> _THE REQUEST_
Rewrite all of the data below, changing "labelled" to "labeled" wherever it appears and keeping everything else the same. Leave the pictures out.

==================================================

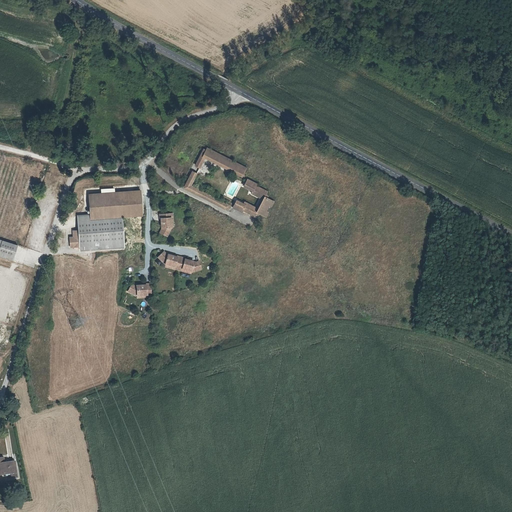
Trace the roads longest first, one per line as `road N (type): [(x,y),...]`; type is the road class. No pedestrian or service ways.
road 1 (tertiary): [(511,235),(243,93)]
road 2 (unclassified): [(81,171),(68,180),(0,401)]
road 3 (tertiary): [(243,93),(75,0)]
road 4 (unclassified): [(81,171),(140,168),(181,122),(243,93)]
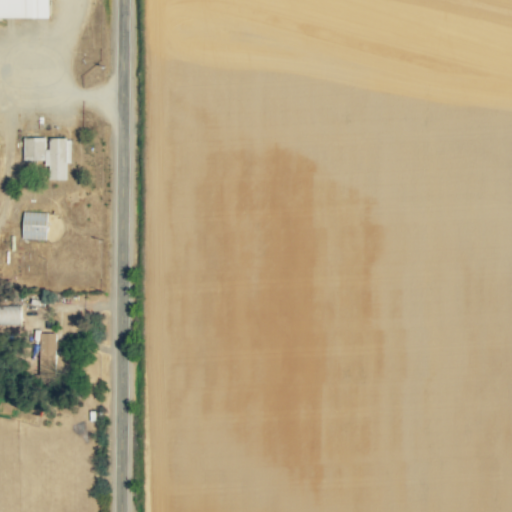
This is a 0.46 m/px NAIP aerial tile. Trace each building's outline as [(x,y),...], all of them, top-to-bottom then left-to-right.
[(0,0),(0,17),(50,18),(50,0),(0,0)] [(23,138),(23,160),(47,160),(47,180),(66,180),(66,163),(71,163),(71,139),(47,139),(47,138),(23,138)] [(46,240),(47,213),(23,212),(22,239),(46,240)] [(21,306),(0,305),(0,324),(20,325),(21,306)] [(39,376),(55,376),(56,333),(39,333),(39,376)]
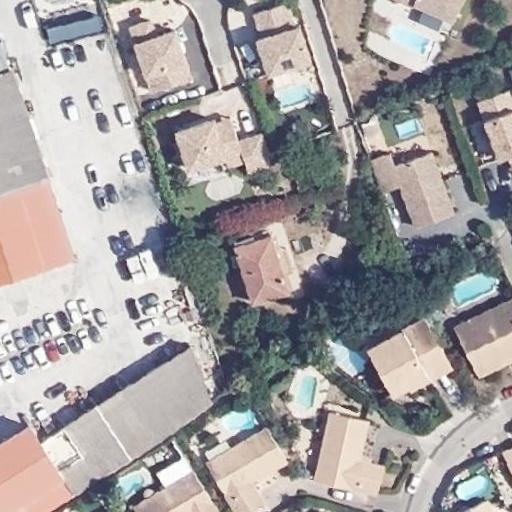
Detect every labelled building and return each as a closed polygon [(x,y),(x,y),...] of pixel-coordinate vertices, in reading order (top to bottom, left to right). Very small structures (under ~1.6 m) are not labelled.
[(293,17),(287,0),(282,0),(254,10),(262,34),(258,35),(269,70),(311,56),(299,21),(295,23),(283,27),(281,21),(293,17)] [(413,1),(452,20),(461,0),(404,0),(412,4),(413,1)] [(48,40),(103,29),(100,13),(45,24),(48,40)] [(295,23),(293,17),(281,21),(283,27),(295,23)] [(151,19),(131,26),(153,89),(192,75),(175,29),(156,35),(151,19)] [(0,43),(0,281),(67,259),(0,43)] [(511,107),(484,117),(498,157),(507,154),(511,167),(511,166),(511,107)] [(333,110),(316,116),(321,130),(338,123),(333,110)] [(215,121),(218,130),(233,125),(230,116),(215,121)] [(214,117),(176,130),(188,166),(225,154),(228,162),(244,157),(248,168),(272,160),(262,131),(238,139),(233,125),(218,130),(215,121),(214,117)] [(389,149),(370,155),(381,188),(399,182),(413,223),(451,210),(430,149),(393,161),(389,149)] [(233,243),(251,302),(289,290),(271,231),(233,243)] [(511,346),(511,291),(451,319),(471,370),(498,360),(496,354),(511,346)] [(453,365),(426,315),(371,344),(395,389),(429,371),(431,376),(453,365)] [(0,439),(0,511),(4,511),(62,476),(72,493),(211,400),(191,343),(40,438),(29,421),(0,439)] [(337,403),(317,475),(382,492),(389,462),(363,455),(374,414),(337,403)] [(288,458),(269,426),(211,459),(242,511),(245,511),(270,499),(257,477),(288,458)] [(224,511),(197,465),(140,499),(147,511),(224,511)] [(42,511),(72,493),(62,476),(4,511),(42,511)] [(503,511),(496,496),(461,511),(503,511)]
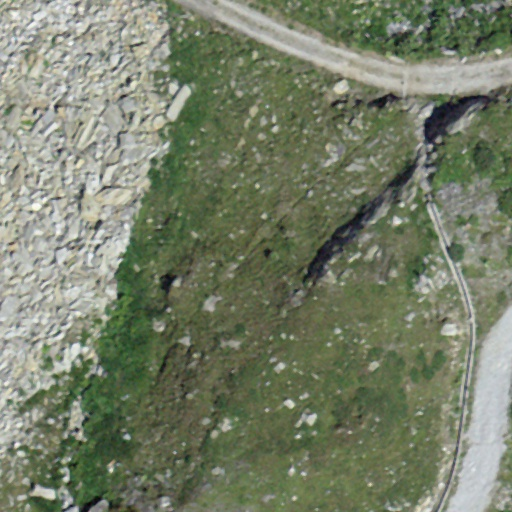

==================================================

> _RESULT_
Trace the roads longest first, one per line as `road N (type): [(x,y),...]`; type is the road class. No pedestrian or service ways.
road 1 (tertiary): [(511,235),(243,93)]
road 2 (unclassified): [(81,171),(68,180),(0,401)]
road 3 (tertiary): [(243,93),(75,0)]
road 4 (unclassified): [(81,171),(140,168),(181,122),(243,93)]
This is a 0.46 m/px NAIP aerial tile. Trace each building's outline as [(x,y),...], all of them, top-to-bottom then left-to-right.
[(0,0),(0,17),(50,18),(50,0),(0,0)] [(23,138),(23,160),(47,160),(47,180),(66,180),(66,163),(71,163),(71,139),(47,139),(47,138),(23,138)] [(46,240),(47,213),(23,212),(22,239),(46,240)] [(21,306),(0,305),(0,324),(20,325),(21,306)] [(39,376),(55,376),(56,333),(39,333),(39,376)]
Detect every labeled building and return each as a closed polygon [(x,y),(x,y),...] of pixel-coordinate vertices, in reading order (top to bottom, left to right). Very small structures (under ~1.6 m) are not labeled.
[(293,17),(287,0),(282,0),(254,10),(262,34),(258,35),(269,70),(311,56),(299,21),(295,23),(283,27),(281,21),(293,17)] [(413,1),(452,20),(461,0),(404,0),(412,4),(413,1)] [(48,40),(103,29),(100,13),(45,24),(48,40)] [(295,23),(293,17),(281,21),(283,27),(295,23)] [(151,19),(131,26),(153,89),(192,75),(175,29),(156,35),(151,19)] [(0,43),(0,281),(67,259),(0,43)] [(511,107),(484,117),(498,157),(507,154),(511,167),(511,166),(511,107)] [(333,110),(316,116),(321,130),(338,123),(333,110)] [(215,121),(218,130),(233,125),(230,116),(215,121)] [(214,117),(176,130),(188,166),(225,154),(228,162),(244,157),(248,168),(272,160),(262,131),(238,139),(233,125),(218,130),(215,121),(214,117)] [(389,149),(370,155),(381,188),(399,182),(413,223),(451,210),(430,149),(393,161),(389,149)] [(233,243),(251,302),(289,290),(271,231),(233,243)] [(511,346),(511,291),(451,319),(471,370),(498,360),(496,354),(511,346)] [(453,365),(426,315),(371,344),(395,389),(429,371),(431,376),(453,365)] [(0,439),(0,511),(4,511),(62,476),(72,493),(211,400),(191,343),(40,438),(29,421),(0,439)] [(337,403),(317,475),(382,492),(389,462),(363,455),(374,414),(337,403)] [(288,458),(269,426),(211,459),(242,511),(245,511),(270,499),(257,477),(288,458)] [(224,511),(197,465),(140,499),(147,511),(224,511)] [(42,511),(72,493),(62,476),(4,511),(42,511)] [(503,511),(496,496),(461,511),(503,511)]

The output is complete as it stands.